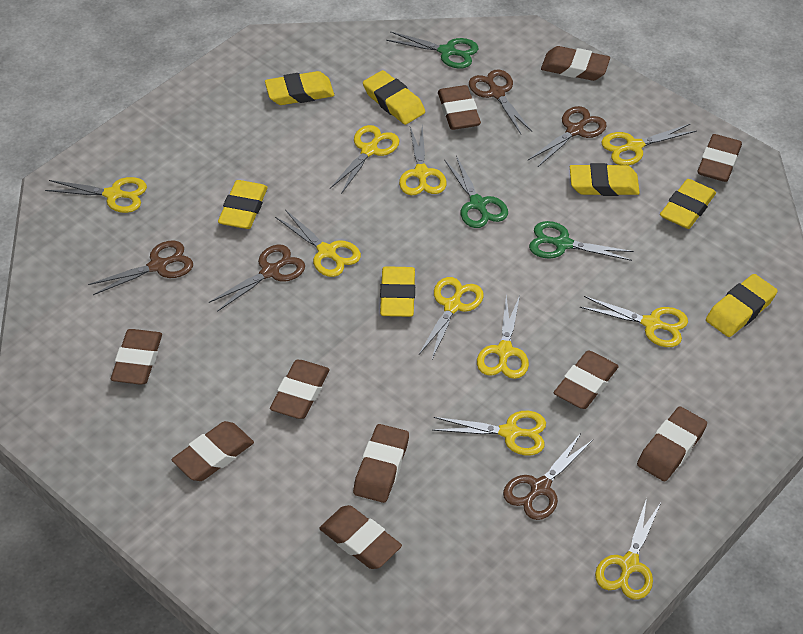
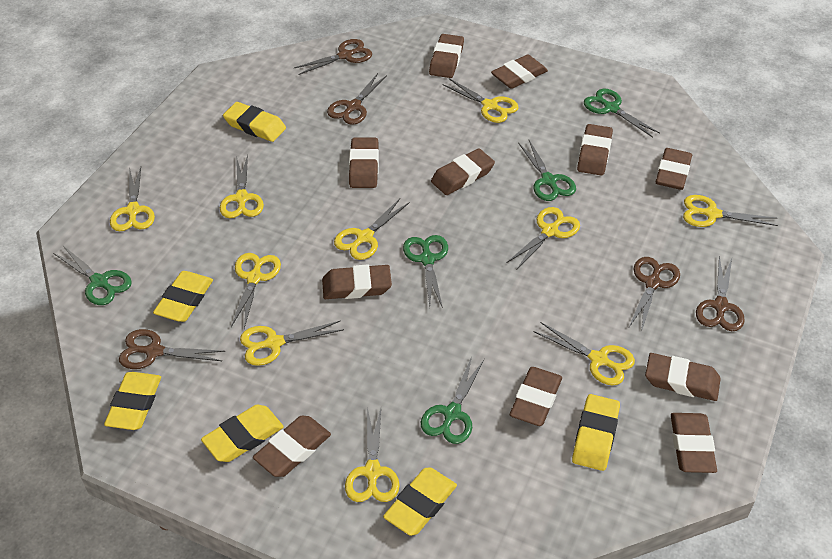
brown eraser: 10 -> 11
green scissors: 3 -> 5
yellow eraser: 7 -> 6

■ ■ ■ ■ ■

§ **Exercise description**: Omit the pictures and output all remaining material exactly.

§ **Solution to this problem**:
brown eraser: 10 -> 11
green scissors: 3 -> 5
yellow eraser: 7 -> 6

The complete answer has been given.